Return, from the data that follows, each line that holds the word "button".

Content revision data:
*-*-*

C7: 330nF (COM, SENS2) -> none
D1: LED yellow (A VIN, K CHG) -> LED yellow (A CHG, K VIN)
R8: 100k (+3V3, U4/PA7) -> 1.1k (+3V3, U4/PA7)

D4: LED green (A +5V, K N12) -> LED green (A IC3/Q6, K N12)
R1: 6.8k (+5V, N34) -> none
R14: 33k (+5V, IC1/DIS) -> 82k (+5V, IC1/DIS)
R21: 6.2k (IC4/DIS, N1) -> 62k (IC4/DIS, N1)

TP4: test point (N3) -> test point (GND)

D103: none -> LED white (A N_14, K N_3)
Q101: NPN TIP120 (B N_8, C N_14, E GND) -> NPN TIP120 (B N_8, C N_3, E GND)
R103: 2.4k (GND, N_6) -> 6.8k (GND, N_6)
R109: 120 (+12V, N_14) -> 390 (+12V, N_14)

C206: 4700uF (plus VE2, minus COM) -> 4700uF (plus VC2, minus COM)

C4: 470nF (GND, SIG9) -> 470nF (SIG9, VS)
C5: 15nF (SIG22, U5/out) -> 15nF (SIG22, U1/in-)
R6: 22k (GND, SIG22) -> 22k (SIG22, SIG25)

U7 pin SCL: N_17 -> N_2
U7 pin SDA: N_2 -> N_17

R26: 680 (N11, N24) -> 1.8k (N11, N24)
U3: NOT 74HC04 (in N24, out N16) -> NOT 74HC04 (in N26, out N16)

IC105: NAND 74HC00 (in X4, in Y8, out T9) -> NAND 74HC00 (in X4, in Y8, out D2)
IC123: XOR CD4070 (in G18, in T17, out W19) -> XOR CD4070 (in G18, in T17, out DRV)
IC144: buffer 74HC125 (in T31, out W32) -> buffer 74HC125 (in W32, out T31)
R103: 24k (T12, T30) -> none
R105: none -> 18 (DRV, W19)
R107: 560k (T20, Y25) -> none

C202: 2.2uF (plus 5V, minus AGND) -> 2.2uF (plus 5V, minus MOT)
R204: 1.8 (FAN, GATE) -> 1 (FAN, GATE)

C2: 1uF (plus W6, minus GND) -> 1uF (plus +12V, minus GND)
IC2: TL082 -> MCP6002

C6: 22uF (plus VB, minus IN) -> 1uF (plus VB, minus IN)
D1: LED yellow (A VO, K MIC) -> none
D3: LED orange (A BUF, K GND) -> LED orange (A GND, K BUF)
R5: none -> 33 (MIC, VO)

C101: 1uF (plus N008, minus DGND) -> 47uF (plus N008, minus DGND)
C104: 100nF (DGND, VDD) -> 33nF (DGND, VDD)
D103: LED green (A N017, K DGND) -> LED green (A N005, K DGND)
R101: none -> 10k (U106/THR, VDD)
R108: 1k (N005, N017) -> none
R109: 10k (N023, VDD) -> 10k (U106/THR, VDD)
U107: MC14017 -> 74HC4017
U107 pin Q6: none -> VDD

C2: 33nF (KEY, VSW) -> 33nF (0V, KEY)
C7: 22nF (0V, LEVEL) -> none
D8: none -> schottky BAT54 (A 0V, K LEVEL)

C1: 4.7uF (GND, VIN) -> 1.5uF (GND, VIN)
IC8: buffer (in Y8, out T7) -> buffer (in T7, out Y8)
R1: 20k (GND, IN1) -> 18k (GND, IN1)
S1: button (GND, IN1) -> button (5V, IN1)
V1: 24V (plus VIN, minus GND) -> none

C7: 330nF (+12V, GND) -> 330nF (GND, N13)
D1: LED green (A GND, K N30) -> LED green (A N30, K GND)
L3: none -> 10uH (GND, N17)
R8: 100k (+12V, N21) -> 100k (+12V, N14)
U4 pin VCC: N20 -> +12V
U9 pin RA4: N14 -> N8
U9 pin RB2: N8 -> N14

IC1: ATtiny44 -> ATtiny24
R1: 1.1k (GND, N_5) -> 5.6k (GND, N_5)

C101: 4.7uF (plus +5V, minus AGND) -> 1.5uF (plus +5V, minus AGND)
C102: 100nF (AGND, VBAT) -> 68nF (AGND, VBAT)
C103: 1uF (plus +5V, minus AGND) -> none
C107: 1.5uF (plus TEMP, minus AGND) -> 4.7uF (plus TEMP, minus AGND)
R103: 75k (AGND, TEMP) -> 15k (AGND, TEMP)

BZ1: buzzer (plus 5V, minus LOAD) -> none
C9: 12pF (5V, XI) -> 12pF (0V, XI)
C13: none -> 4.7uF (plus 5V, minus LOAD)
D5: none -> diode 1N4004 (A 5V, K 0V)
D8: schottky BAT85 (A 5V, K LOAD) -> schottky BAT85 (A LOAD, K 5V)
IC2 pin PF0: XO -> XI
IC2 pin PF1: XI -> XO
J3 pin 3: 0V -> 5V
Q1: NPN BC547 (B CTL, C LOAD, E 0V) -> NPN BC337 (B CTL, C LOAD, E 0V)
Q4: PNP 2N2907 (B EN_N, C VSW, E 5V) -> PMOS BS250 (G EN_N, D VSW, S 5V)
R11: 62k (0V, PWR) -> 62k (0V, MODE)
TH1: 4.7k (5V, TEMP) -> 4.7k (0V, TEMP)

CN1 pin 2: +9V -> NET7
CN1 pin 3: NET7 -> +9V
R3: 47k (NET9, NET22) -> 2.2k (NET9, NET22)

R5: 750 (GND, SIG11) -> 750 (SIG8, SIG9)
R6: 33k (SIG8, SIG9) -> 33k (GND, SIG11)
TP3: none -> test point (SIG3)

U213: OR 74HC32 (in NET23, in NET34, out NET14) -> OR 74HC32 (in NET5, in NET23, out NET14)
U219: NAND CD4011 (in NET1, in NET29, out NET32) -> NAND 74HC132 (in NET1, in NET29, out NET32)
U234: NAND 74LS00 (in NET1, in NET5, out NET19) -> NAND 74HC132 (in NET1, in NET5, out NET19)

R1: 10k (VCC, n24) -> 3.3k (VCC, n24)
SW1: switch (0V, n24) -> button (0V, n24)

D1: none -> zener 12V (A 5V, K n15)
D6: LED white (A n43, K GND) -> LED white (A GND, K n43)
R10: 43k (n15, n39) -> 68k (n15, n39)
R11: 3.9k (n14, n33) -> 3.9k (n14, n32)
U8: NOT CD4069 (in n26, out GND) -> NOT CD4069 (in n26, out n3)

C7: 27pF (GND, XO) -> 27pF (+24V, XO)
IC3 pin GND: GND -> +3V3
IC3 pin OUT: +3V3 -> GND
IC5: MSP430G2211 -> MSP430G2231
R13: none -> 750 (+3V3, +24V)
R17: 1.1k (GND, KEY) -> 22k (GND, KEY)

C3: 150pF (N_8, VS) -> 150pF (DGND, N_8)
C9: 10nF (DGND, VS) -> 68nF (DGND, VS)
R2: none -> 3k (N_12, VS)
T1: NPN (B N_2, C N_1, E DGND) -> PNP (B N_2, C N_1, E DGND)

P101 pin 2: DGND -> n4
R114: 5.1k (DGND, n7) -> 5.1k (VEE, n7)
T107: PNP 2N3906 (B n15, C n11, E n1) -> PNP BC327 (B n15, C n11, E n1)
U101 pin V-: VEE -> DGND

*-*-*

The completed task:
S1: button (GND, IN1) -> button (5V, IN1)
SW1: switch (0V, n24) -> button (0V, n24)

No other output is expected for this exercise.